→ **ACTION ITEM**
Only one portion of the data is to be written out: from the line bearing "blue cupcake: 2 -> 0" through the line bearing "yellow carrot: 5 -> 4". Write it exactly as it appears.

→ **RECORDS FOR THE EXERCISE**
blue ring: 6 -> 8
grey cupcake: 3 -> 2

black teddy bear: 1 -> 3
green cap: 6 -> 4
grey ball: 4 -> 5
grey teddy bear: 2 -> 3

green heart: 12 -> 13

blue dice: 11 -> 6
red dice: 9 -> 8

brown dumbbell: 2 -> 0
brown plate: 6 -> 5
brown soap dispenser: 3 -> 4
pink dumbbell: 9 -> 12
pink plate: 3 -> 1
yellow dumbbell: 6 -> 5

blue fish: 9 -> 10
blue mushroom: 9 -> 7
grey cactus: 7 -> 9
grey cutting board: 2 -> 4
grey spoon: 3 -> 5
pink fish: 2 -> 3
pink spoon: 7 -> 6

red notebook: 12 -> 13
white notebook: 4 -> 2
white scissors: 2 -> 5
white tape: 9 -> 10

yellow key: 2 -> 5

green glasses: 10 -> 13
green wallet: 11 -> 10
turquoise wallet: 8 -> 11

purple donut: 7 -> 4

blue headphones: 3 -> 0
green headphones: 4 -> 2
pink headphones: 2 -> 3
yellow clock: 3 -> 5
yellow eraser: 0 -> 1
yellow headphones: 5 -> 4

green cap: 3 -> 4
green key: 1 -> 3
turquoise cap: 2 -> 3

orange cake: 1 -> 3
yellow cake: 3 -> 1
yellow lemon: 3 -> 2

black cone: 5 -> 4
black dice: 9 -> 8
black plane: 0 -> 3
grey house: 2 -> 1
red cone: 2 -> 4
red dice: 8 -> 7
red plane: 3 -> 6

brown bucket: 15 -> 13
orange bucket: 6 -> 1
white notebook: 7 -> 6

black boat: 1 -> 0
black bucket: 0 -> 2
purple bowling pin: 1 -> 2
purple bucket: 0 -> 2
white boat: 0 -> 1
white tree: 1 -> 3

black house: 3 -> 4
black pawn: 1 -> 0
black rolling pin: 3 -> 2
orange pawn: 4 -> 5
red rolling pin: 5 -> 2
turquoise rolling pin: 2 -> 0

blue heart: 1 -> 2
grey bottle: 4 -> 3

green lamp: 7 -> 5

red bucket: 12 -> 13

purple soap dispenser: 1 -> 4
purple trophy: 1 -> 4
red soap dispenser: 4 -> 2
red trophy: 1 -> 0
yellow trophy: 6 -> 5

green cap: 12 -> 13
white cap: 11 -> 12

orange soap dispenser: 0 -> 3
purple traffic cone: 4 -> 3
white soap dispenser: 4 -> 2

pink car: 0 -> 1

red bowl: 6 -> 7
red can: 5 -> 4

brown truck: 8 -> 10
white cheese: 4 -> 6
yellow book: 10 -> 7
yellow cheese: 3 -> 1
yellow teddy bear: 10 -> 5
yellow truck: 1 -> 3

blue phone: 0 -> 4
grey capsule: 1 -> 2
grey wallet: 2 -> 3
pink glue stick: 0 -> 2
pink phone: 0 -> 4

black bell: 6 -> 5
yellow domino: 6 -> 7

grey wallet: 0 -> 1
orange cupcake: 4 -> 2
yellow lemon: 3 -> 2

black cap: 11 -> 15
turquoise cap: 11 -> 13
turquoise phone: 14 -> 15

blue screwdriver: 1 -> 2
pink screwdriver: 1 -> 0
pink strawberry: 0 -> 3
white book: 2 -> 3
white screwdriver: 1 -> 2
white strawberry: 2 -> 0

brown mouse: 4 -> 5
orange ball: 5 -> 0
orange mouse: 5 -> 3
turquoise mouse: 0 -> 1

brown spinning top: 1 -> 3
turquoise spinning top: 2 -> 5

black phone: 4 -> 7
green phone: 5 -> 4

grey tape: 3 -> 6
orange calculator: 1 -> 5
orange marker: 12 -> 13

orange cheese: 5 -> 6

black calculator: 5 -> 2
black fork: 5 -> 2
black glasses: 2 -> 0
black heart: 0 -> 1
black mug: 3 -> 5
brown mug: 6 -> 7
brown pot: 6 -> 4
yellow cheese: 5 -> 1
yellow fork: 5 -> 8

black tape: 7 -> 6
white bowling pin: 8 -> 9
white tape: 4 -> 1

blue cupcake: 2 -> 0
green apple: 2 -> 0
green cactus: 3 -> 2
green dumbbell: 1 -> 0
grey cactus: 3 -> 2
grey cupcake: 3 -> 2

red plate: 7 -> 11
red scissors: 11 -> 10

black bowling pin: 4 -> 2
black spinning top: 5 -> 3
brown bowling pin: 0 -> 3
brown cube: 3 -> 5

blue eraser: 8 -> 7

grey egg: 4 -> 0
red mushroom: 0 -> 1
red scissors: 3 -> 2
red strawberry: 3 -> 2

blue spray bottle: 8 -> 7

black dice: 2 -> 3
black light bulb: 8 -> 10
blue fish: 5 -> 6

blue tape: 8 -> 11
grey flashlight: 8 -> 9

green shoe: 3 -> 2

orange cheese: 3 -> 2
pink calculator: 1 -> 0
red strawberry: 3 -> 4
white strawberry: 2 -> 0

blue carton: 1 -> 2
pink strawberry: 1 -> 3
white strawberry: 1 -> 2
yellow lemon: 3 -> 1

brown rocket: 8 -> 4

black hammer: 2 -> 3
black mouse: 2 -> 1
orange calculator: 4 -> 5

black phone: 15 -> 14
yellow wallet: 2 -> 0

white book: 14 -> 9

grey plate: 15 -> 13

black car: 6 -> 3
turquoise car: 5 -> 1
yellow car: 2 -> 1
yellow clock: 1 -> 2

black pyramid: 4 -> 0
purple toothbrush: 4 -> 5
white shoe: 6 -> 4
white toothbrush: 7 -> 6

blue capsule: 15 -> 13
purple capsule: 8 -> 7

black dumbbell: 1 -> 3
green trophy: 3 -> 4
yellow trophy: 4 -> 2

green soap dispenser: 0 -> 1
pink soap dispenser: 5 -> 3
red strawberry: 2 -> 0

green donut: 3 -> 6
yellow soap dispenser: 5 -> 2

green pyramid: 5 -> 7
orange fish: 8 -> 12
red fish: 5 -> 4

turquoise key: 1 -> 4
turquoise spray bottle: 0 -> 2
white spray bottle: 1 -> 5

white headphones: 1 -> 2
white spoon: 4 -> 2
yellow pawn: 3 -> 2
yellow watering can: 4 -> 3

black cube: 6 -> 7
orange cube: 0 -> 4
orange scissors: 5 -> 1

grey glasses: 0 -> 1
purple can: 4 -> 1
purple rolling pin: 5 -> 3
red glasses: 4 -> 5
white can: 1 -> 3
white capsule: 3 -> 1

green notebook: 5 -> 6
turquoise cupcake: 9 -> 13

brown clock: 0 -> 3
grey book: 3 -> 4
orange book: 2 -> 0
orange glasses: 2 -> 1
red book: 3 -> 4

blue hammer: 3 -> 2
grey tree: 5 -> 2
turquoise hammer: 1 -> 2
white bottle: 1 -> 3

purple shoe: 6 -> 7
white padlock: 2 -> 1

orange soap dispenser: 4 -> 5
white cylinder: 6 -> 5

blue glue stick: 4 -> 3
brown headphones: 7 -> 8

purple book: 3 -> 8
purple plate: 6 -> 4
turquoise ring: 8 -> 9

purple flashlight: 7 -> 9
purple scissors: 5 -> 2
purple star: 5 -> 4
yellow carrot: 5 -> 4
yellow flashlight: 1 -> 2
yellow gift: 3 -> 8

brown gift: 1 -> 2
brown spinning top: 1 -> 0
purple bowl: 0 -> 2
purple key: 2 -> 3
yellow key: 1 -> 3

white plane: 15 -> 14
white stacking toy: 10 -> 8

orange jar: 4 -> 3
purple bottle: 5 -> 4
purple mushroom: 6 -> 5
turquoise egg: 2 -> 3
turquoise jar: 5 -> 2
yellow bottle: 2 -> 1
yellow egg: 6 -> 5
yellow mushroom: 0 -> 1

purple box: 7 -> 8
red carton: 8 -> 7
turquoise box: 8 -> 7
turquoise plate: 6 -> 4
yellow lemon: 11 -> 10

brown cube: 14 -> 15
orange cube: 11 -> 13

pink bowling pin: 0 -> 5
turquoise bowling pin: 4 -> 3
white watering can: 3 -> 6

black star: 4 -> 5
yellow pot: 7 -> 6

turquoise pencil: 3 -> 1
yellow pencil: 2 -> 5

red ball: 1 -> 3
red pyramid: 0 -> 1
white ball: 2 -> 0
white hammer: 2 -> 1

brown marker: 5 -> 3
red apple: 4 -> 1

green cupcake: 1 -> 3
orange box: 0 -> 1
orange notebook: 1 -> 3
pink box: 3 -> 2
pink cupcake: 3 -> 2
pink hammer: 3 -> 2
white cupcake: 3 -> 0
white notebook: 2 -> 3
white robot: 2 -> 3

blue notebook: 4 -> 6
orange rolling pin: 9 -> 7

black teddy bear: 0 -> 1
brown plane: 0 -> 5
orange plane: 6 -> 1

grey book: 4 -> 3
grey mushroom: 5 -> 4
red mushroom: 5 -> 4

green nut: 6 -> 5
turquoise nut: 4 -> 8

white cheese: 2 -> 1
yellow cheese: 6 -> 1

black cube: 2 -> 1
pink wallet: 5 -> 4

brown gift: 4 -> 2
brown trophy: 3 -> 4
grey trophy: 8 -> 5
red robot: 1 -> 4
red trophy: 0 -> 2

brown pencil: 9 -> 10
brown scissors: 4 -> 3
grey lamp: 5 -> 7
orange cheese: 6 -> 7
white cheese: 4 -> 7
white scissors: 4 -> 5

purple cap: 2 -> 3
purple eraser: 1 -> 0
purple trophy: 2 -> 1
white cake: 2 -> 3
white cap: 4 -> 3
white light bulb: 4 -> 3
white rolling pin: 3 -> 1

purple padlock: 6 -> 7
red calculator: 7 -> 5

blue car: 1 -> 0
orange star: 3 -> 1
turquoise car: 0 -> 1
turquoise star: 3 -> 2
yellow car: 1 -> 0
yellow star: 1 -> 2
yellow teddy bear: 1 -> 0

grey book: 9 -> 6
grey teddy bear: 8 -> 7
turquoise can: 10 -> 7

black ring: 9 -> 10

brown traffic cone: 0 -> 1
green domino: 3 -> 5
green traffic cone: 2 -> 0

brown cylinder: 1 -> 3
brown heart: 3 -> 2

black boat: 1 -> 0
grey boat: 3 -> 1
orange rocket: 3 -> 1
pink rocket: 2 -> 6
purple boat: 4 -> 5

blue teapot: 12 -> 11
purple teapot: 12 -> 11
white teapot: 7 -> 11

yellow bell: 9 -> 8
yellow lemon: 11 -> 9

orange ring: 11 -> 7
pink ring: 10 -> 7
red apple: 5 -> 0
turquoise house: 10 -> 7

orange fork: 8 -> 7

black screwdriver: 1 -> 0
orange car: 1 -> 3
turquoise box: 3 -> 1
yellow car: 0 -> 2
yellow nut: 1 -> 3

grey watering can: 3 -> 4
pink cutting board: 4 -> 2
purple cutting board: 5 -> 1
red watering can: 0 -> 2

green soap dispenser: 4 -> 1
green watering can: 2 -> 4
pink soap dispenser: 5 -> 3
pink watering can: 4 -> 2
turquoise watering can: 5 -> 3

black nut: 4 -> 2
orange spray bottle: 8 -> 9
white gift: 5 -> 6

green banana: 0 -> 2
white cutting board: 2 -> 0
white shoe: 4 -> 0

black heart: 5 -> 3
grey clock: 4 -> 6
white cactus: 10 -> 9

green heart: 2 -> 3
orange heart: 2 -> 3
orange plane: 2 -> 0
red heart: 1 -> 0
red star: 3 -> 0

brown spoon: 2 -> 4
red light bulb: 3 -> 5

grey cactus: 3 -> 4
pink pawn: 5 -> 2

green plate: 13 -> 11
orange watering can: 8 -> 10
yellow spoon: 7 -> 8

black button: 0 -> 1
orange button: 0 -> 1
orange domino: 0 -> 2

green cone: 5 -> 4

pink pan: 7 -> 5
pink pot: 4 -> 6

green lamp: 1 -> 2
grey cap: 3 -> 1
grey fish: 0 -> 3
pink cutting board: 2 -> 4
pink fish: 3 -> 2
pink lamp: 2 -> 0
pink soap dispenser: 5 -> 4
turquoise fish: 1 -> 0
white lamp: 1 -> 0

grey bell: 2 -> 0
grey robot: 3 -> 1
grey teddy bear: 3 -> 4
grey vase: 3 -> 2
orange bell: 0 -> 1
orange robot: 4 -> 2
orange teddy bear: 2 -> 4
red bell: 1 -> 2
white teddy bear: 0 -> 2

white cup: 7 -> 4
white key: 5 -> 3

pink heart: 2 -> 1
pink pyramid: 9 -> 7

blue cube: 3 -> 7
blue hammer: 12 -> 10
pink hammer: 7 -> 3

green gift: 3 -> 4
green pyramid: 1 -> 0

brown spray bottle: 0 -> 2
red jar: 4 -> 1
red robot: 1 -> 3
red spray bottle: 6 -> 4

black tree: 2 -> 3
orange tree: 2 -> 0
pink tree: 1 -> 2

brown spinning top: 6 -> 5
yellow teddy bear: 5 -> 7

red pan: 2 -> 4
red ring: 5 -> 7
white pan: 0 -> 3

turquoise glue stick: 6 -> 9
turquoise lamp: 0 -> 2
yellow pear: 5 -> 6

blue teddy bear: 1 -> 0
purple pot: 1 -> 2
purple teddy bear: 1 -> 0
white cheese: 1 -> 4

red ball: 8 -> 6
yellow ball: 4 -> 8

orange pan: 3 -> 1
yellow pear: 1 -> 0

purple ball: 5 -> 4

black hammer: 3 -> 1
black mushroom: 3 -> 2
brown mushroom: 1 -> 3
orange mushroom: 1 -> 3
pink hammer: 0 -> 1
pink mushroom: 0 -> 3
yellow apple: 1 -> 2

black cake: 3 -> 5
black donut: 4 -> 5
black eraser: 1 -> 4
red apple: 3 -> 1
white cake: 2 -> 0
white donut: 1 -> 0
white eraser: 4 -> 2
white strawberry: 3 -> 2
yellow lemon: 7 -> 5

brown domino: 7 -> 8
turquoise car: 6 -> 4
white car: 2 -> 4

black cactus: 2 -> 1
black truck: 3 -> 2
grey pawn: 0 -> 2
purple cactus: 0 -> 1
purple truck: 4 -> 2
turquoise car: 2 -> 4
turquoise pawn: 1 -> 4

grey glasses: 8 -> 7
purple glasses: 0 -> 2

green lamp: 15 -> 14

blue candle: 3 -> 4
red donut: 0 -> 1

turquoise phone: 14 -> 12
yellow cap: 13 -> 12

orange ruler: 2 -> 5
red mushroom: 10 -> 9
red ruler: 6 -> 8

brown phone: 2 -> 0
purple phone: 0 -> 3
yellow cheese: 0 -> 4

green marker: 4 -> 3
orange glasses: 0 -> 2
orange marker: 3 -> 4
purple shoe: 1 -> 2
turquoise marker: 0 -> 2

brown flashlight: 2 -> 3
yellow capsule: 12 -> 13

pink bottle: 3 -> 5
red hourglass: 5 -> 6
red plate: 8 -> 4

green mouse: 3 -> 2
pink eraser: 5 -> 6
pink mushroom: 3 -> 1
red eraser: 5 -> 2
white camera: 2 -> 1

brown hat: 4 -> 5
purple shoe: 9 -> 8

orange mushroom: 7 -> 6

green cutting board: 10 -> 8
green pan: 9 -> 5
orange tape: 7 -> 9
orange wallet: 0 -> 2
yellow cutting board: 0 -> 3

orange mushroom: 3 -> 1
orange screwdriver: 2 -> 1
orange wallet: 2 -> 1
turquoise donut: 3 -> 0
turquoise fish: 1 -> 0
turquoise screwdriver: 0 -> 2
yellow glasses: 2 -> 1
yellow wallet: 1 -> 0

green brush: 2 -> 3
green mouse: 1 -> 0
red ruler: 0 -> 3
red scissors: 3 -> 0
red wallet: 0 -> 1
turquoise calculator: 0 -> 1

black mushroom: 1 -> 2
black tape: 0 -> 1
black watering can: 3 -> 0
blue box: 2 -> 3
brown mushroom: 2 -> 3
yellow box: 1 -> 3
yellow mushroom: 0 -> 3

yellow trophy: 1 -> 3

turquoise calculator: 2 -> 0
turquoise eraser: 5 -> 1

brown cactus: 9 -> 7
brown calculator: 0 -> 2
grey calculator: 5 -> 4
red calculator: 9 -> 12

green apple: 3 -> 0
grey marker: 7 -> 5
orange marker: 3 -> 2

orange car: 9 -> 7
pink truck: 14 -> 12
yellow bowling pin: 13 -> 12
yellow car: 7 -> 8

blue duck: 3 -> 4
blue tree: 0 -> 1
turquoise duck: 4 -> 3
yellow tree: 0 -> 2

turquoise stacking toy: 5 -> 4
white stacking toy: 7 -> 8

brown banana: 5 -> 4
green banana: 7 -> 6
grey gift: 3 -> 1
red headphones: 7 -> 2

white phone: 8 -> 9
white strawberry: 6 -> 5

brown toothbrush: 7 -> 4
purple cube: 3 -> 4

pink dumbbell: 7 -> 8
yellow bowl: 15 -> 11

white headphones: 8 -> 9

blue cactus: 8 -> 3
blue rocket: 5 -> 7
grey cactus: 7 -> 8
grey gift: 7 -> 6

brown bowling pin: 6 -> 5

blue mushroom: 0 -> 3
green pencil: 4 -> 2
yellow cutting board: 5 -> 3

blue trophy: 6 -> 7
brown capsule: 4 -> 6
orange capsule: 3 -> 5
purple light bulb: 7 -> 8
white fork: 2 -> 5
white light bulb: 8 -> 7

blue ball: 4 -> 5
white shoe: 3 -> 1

→ **RESPONSE TO THE EXERCISE**
blue cupcake: 2 -> 0
green apple: 2 -> 0
green cactus: 3 -> 2
green dumbbell: 1 -> 0
grey cactus: 3 -> 2
grey cupcake: 3 -> 2

red plate: 7 -> 11
red scissors: 11 -> 10

black bowling pin: 4 -> 2
black spinning top: 5 -> 3
brown bowling pin: 0 -> 3
brown cube: 3 -> 5

blue eraser: 8 -> 7

grey egg: 4 -> 0
red mushroom: 0 -> 1
red scissors: 3 -> 2
red strawberry: 3 -> 2

blue spray bottle: 8 -> 7

black dice: 2 -> 3
black light bulb: 8 -> 10
blue fish: 5 -> 6

blue tape: 8 -> 11
grey flashlight: 8 -> 9

green shoe: 3 -> 2

orange cheese: 3 -> 2
pink calculator: 1 -> 0
red strawberry: 3 -> 4
white strawberry: 2 -> 0

blue carton: 1 -> 2
pink strawberry: 1 -> 3
white strawberry: 1 -> 2
yellow lemon: 3 -> 1

brown rocket: 8 -> 4

black hammer: 2 -> 3
black mouse: 2 -> 1
orange calculator: 4 -> 5

black phone: 15 -> 14
yellow wallet: 2 -> 0

white book: 14 -> 9

grey plate: 15 -> 13

black car: 6 -> 3
turquoise car: 5 -> 1
yellow car: 2 -> 1
yellow clock: 1 -> 2

black pyramid: 4 -> 0
purple toothbrush: 4 -> 5
white shoe: 6 -> 4
white toothbrush: 7 -> 6

blue capsule: 15 -> 13
purple capsule: 8 -> 7

black dumbbell: 1 -> 3
green trophy: 3 -> 4
yellow trophy: 4 -> 2

green soap dispenser: 0 -> 1
pink soap dispenser: 5 -> 3
red strawberry: 2 -> 0

green donut: 3 -> 6
yellow soap dispenser: 5 -> 2

green pyramid: 5 -> 7
orange fish: 8 -> 12
red fish: 5 -> 4

turquoise key: 1 -> 4
turquoise spray bottle: 0 -> 2
white spray bottle: 1 -> 5

white headphones: 1 -> 2
white spoon: 4 -> 2
yellow pawn: 3 -> 2
yellow watering can: 4 -> 3

black cube: 6 -> 7
orange cube: 0 -> 4
orange scissors: 5 -> 1

grey glasses: 0 -> 1
purple can: 4 -> 1
purple rolling pin: 5 -> 3
red glasses: 4 -> 5
white can: 1 -> 3
white capsule: 3 -> 1

green notebook: 5 -> 6
turquoise cupcake: 9 -> 13

brown clock: 0 -> 3
grey book: 3 -> 4
orange book: 2 -> 0
orange glasses: 2 -> 1
red book: 3 -> 4

blue hammer: 3 -> 2
grey tree: 5 -> 2
turquoise hammer: 1 -> 2
white bottle: 1 -> 3

purple shoe: 6 -> 7
white padlock: 2 -> 1

orange soap dispenser: 4 -> 5
white cylinder: 6 -> 5

blue glue stick: 4 -> 3
brown headphones: 7 -> 8

purple book: 3 -> 8
purple plate: 6 -> 4
turquoise ring: 8 -> 9

purple flashlight: 7 -> 9
purple scissors: 5 -> 2
purple star: 5 -> 4
yellow carrot: 5 -> 4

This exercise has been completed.